REQUIREMENT: Search the listing for the string "none" and copy every line that contains it.

LISTED RECORDS:

_ _ _ _

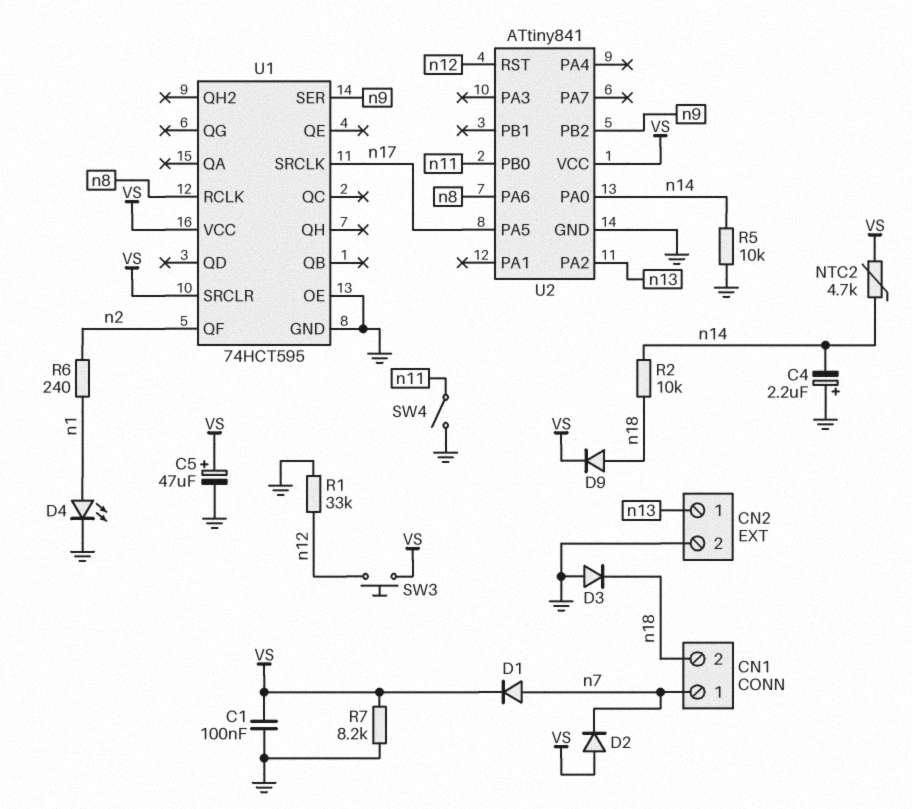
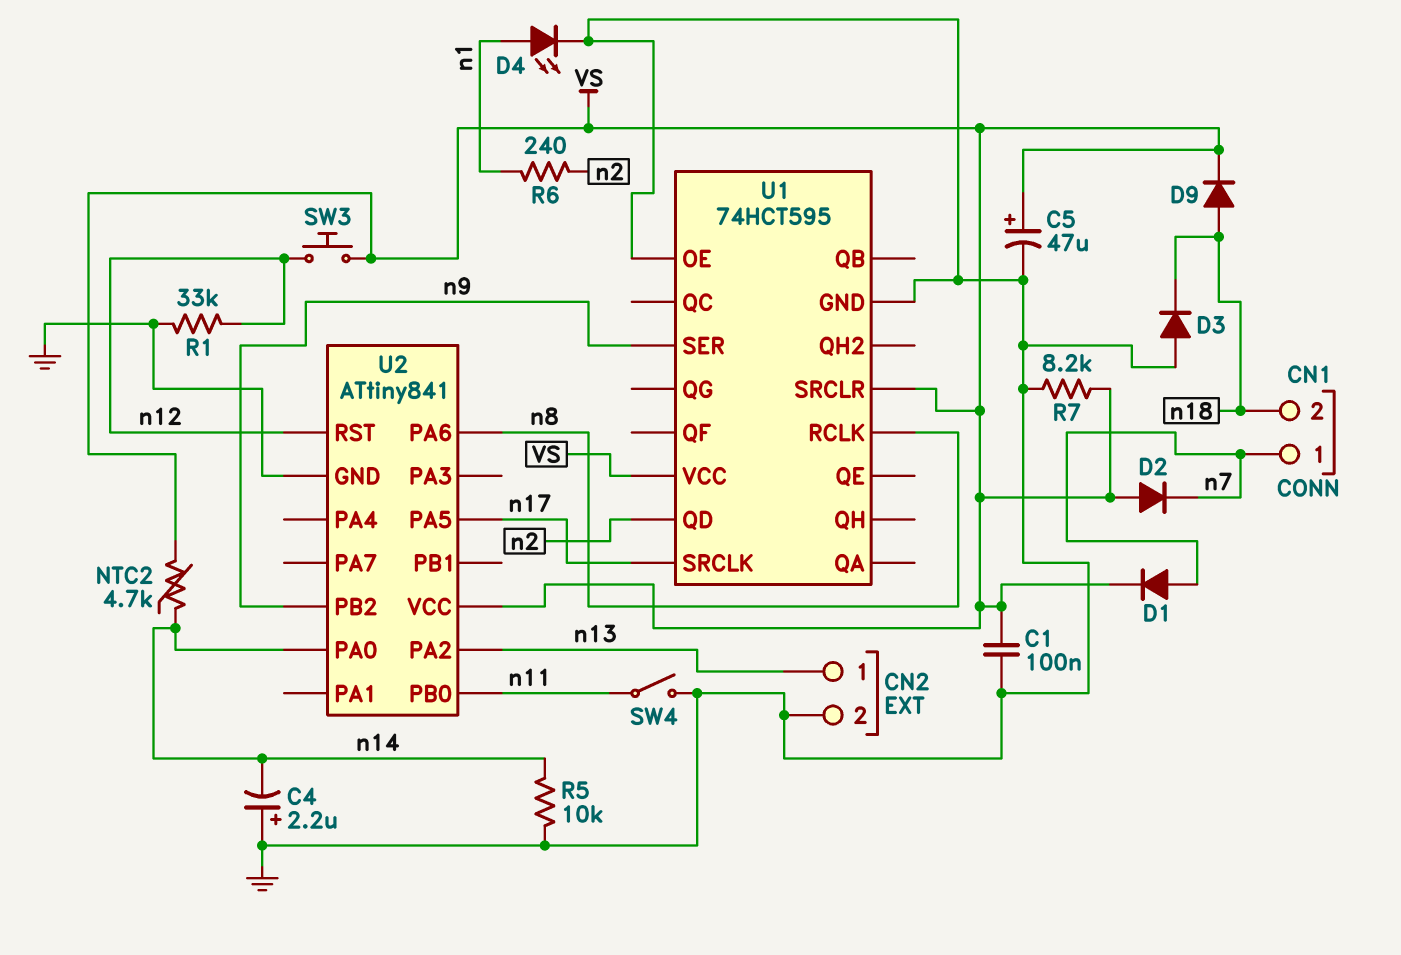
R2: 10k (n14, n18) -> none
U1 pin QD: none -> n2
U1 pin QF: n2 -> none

_ _ _ _

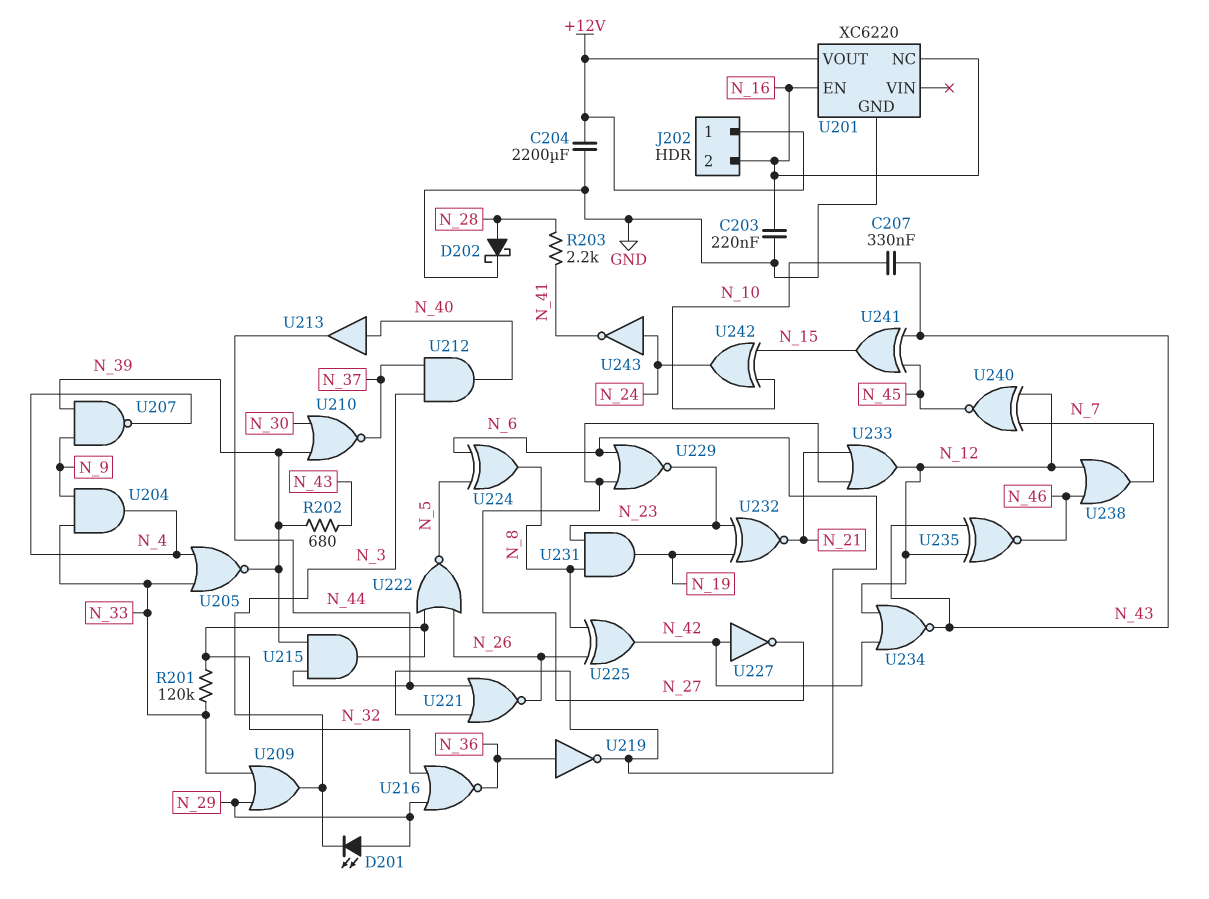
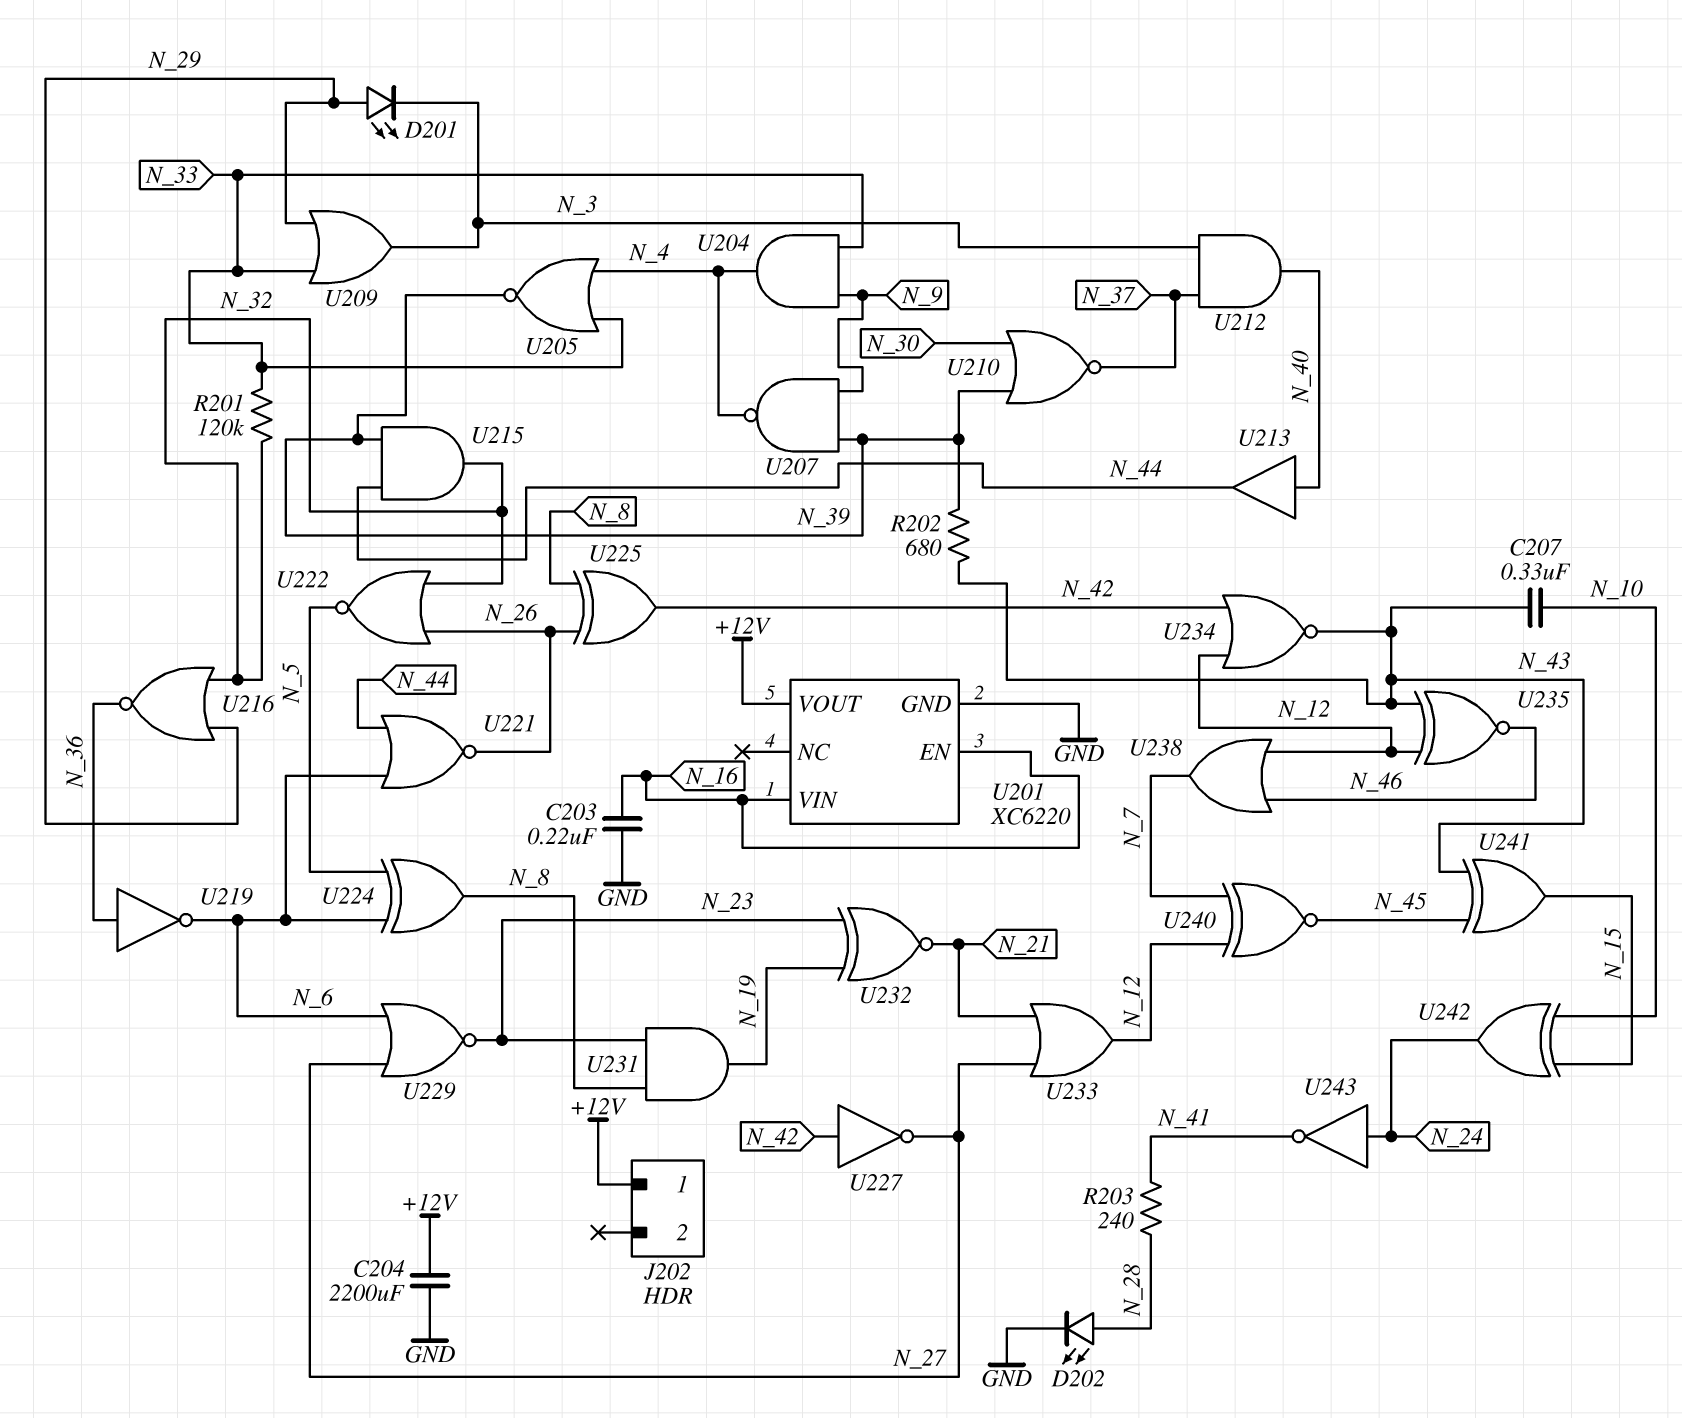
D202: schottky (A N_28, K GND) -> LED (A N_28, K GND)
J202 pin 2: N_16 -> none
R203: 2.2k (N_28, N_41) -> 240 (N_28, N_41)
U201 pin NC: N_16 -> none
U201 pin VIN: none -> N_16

_ _ _ _

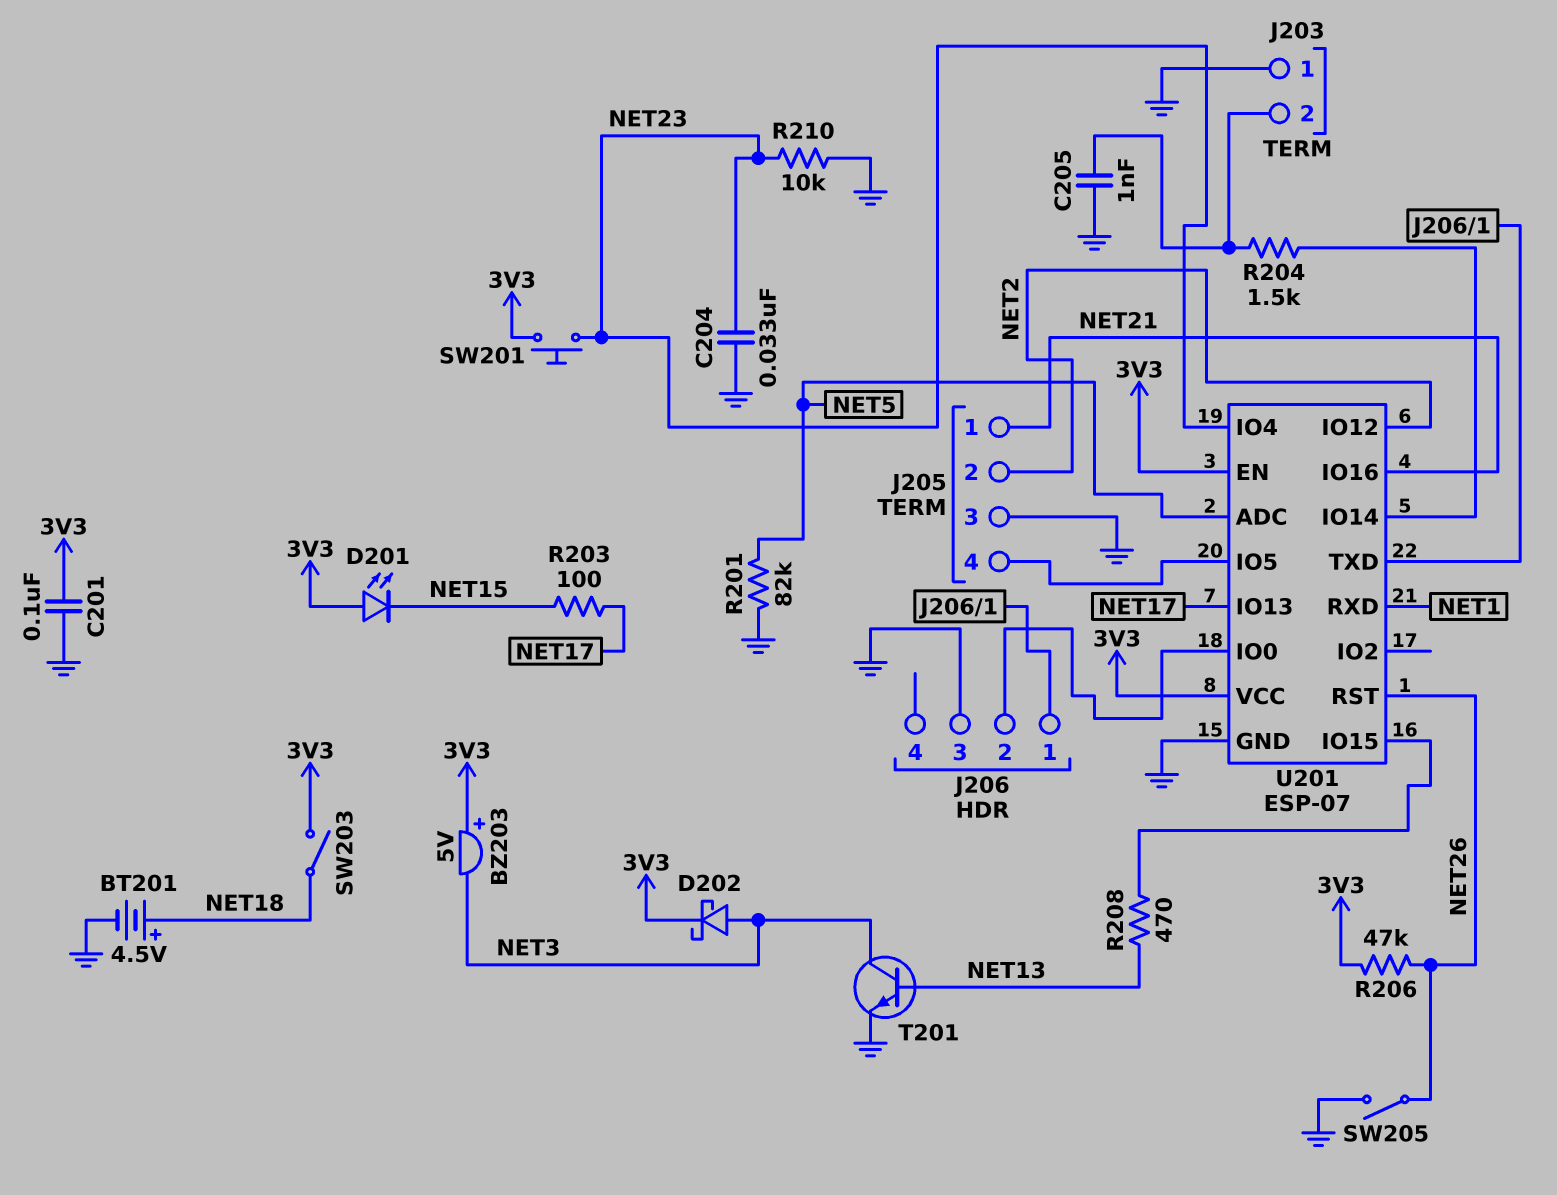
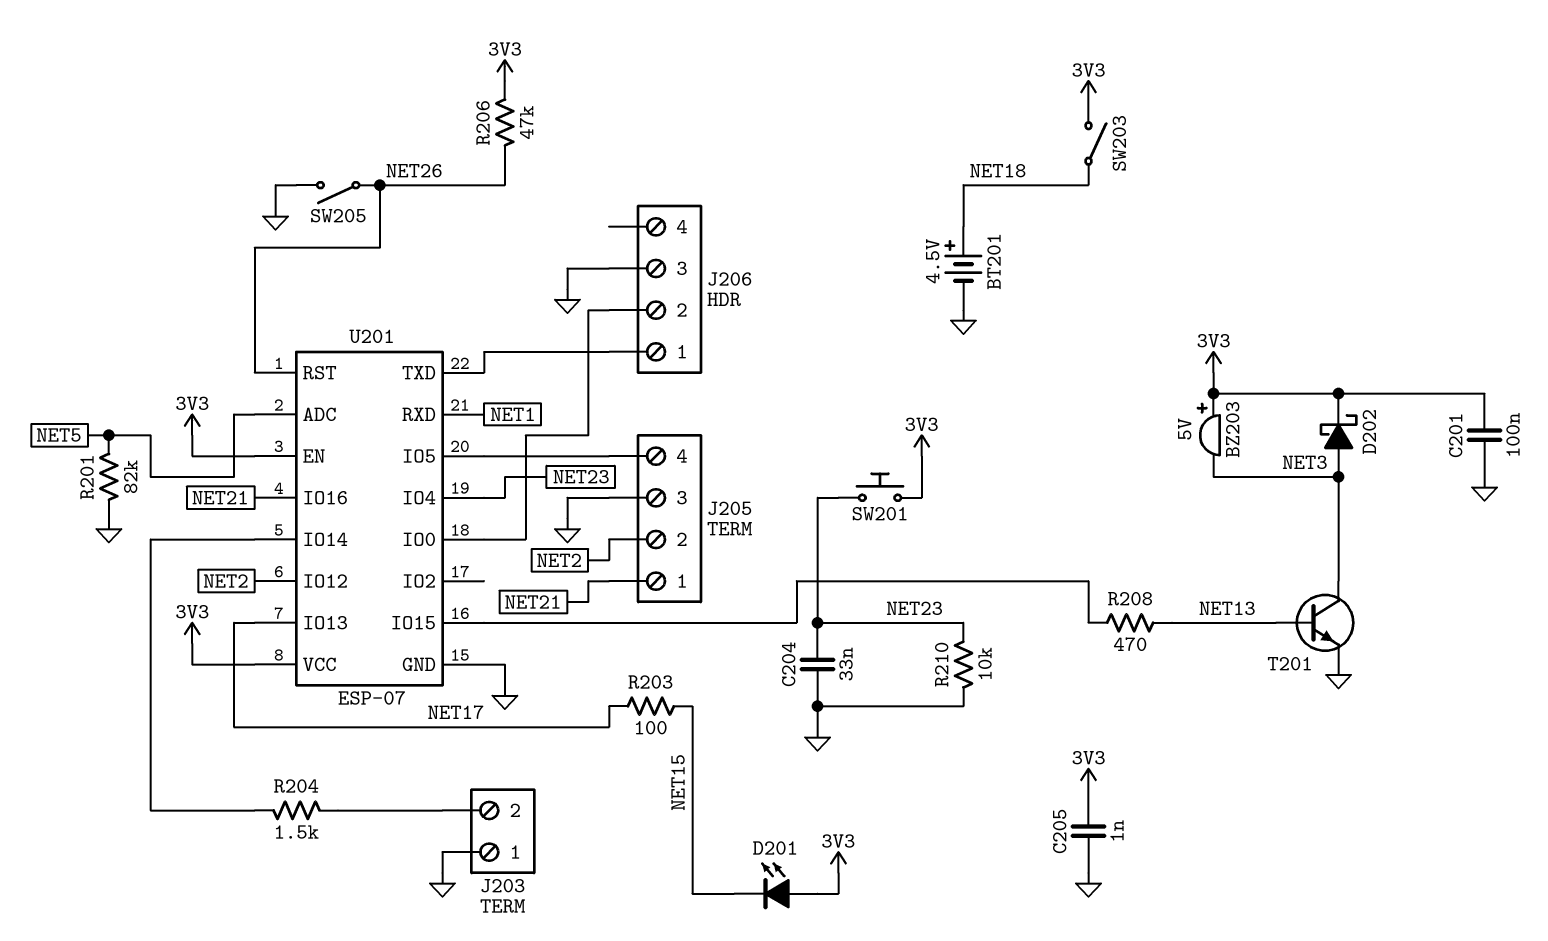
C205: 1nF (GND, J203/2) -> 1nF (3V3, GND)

_ _ _ _

RESPONSE:
R2: 10k (n14, n18) -> none
U1 pin QD: none -> n2
U1 pin QF: n2 -> none
J202 pin 2: N_16 -> none
U201 pin NC: N_16 -> none
U201 pin VIN: none -> N_16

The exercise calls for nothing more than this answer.